- _What to work on_
Transcribe only the lines of the listing below from the one holding "(398, 498) = (339, 136): orange" through the one holding "(843, 385) = (102, 225): none -> yellow cube", inclusive, without any change.

- _Dataset records_
::::
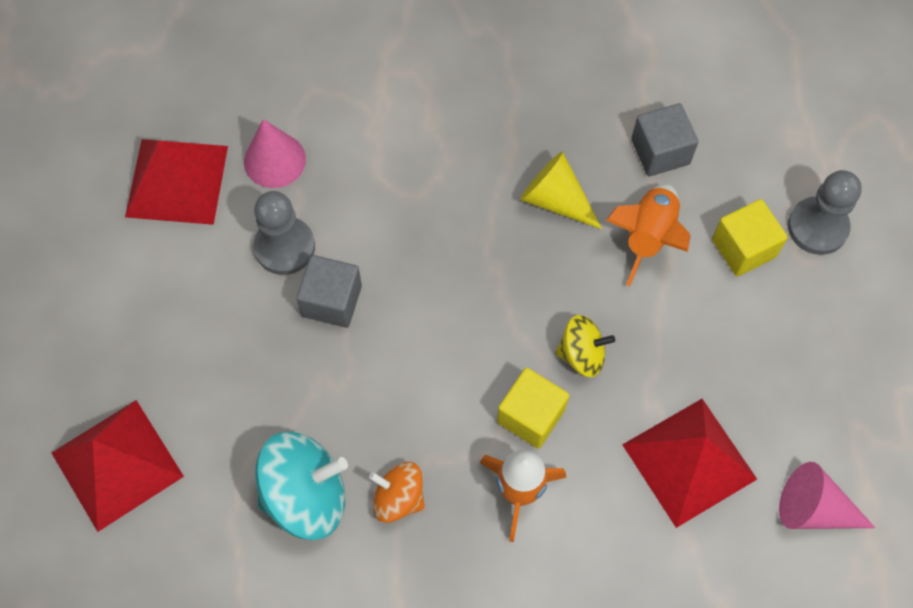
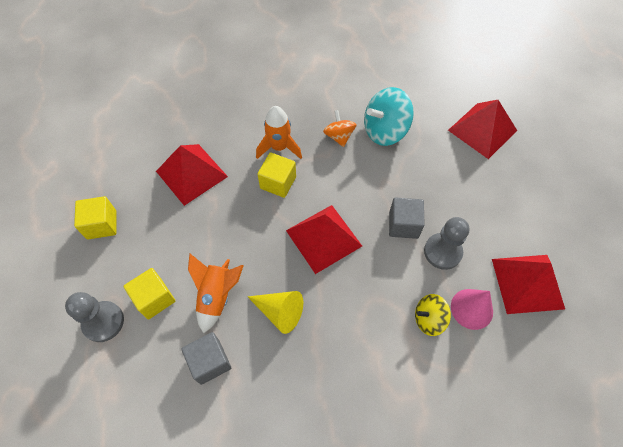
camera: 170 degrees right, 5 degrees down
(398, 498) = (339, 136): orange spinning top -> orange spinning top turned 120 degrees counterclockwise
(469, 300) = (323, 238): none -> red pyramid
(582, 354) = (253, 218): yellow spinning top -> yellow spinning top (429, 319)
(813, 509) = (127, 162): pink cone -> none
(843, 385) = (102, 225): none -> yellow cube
::::
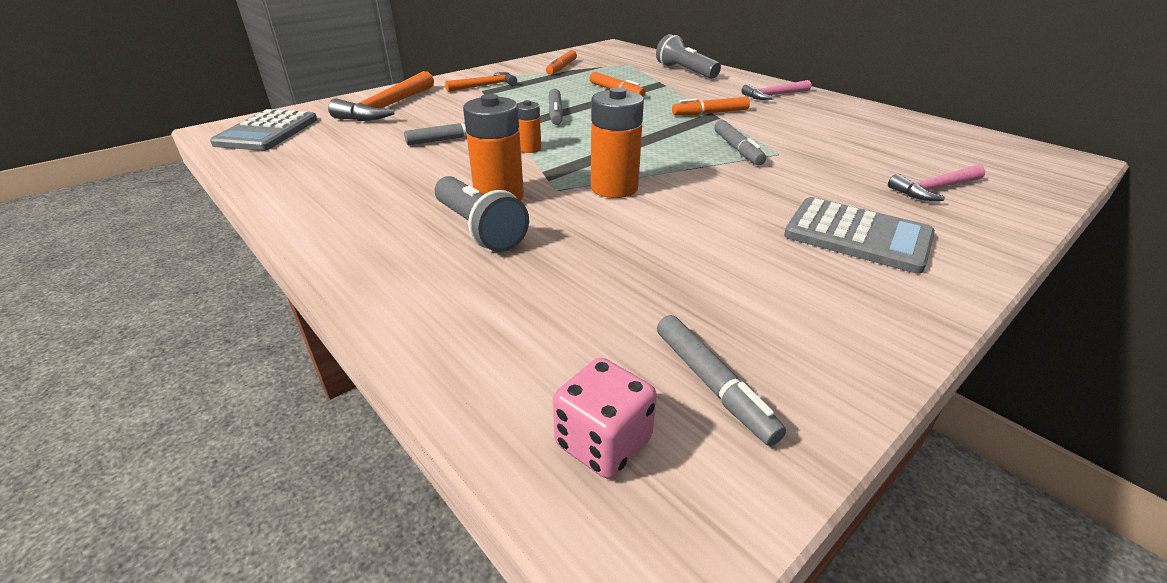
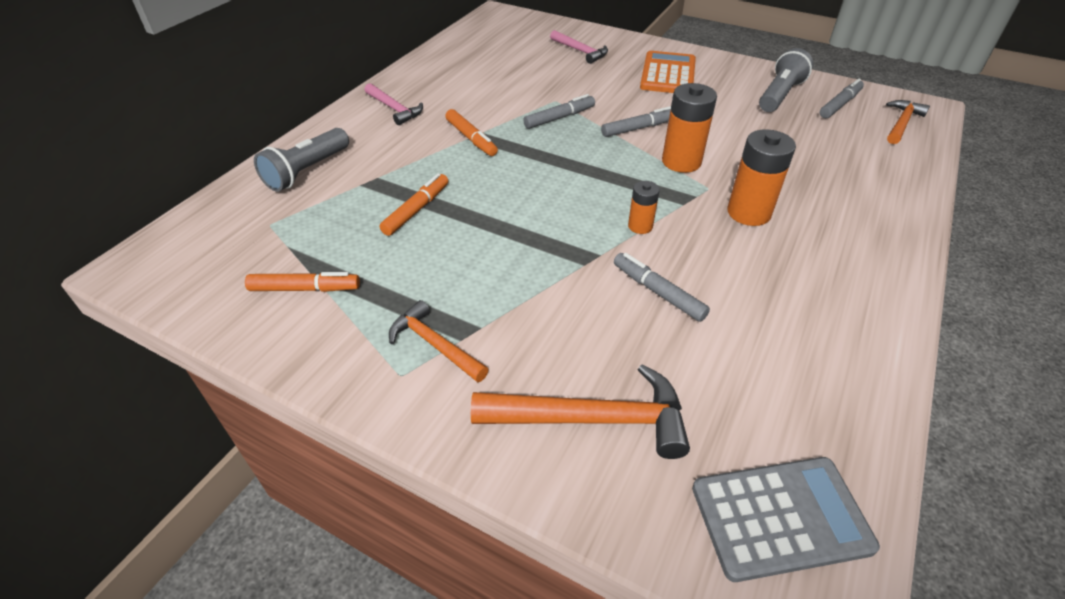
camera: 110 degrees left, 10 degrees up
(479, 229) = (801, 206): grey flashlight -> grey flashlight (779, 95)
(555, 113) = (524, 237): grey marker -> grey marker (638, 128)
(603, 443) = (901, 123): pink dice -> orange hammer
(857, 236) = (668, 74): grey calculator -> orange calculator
::::
- _Answer area_
(398, 498) = (339, 136): orange spinning top -> orange spinning top turned 120 degrees counterclockwise
(469, 300) = (323, 238): none -> red pyramid
(582, 354) = (253, 218): yellow spinning top -> yellow spinning top (429, 319)
(813, 509) = (127, 162): pink cone -> none
(843, 385) = (102, 225): none -> yellow cube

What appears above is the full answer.